> [Given information]:
──────────
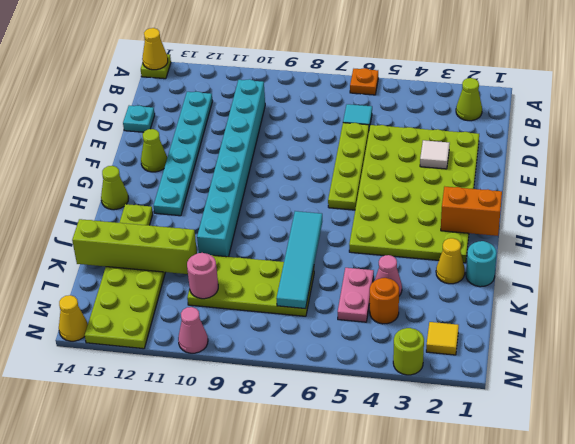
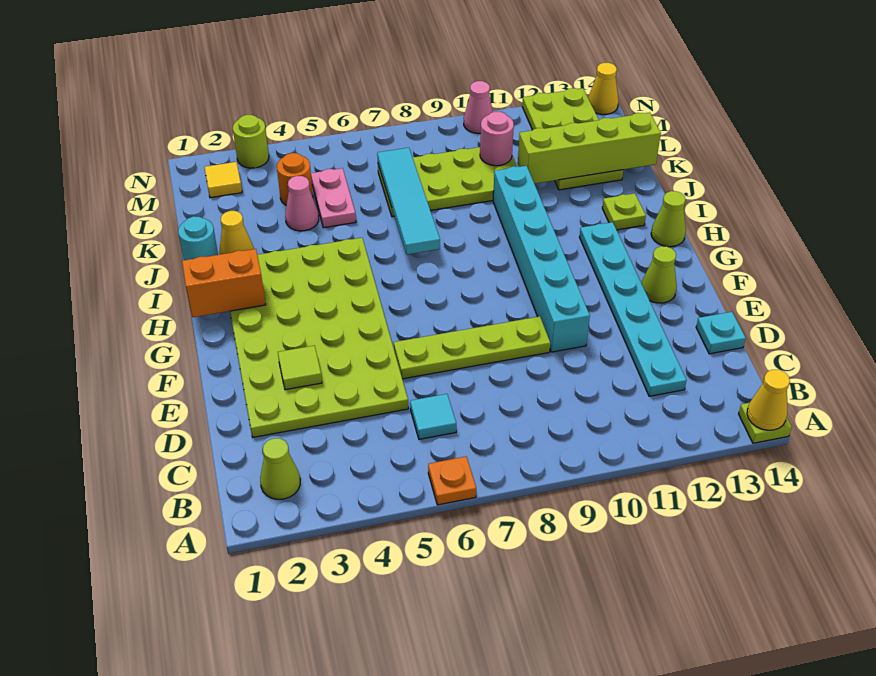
cyan brick C10:J10 level 1 -> cyan brick E10:J10 level 1
lime plate D6:G6 level 1 -> lime plate E6:E9 level 1
white tile E3 level 2 -> lime tile E3 level 2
──────────
> [Task goal]:
Write out again, exactly as they appear above, the lines from the one containing "lime plate D6:G6" to the final line, and only those.

> [Answer to the exercise]:
lime plate D6:G6 level 1 -> lime plate E6:E9 level 1
white tile E3 level 2 -> lime tile E3 level 2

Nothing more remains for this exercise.